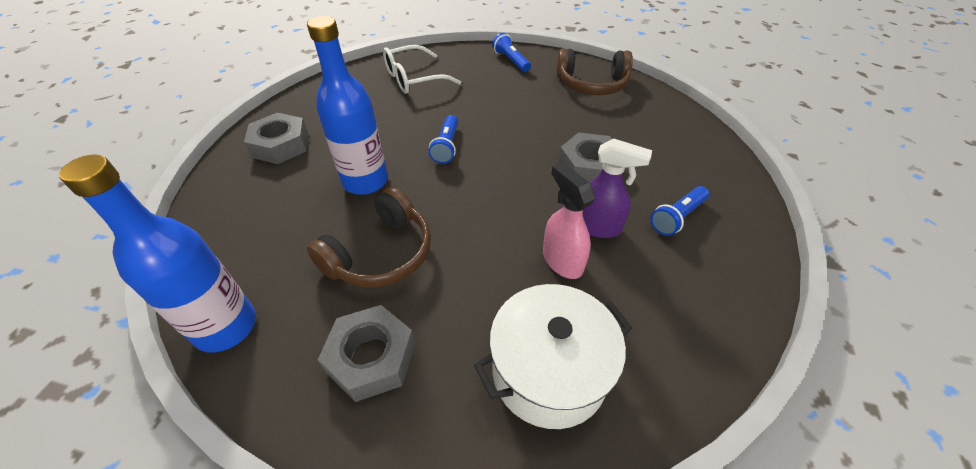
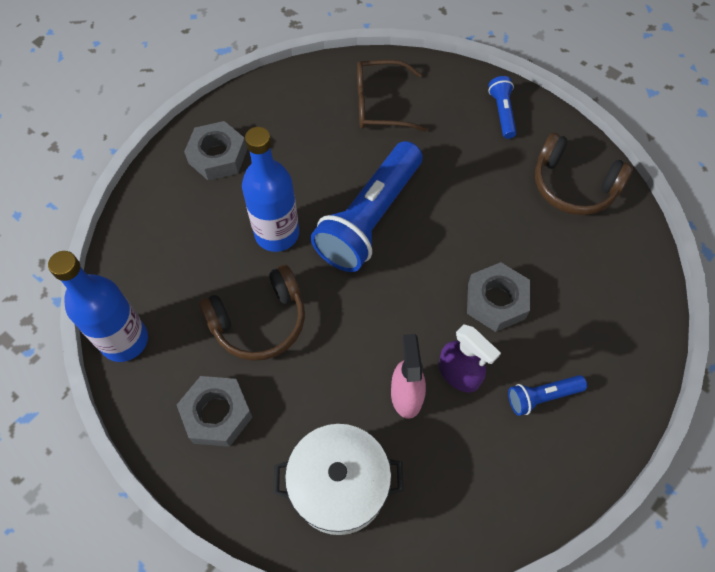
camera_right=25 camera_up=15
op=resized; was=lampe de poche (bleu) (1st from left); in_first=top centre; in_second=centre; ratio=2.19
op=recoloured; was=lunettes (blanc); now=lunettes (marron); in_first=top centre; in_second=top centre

:::::

(What the task asks) Locate the lines above that hold the word "centre". Show every one of them.

(Answer to the problem)
op=resized; was=lampe de poche (bleu) (1st from left); in_first=top centre; in_second=centre; ratio=2.19
op=recoloured; was=lunettes (blanc); now=lunettes (marron); in_first=top centre; in_second=top centre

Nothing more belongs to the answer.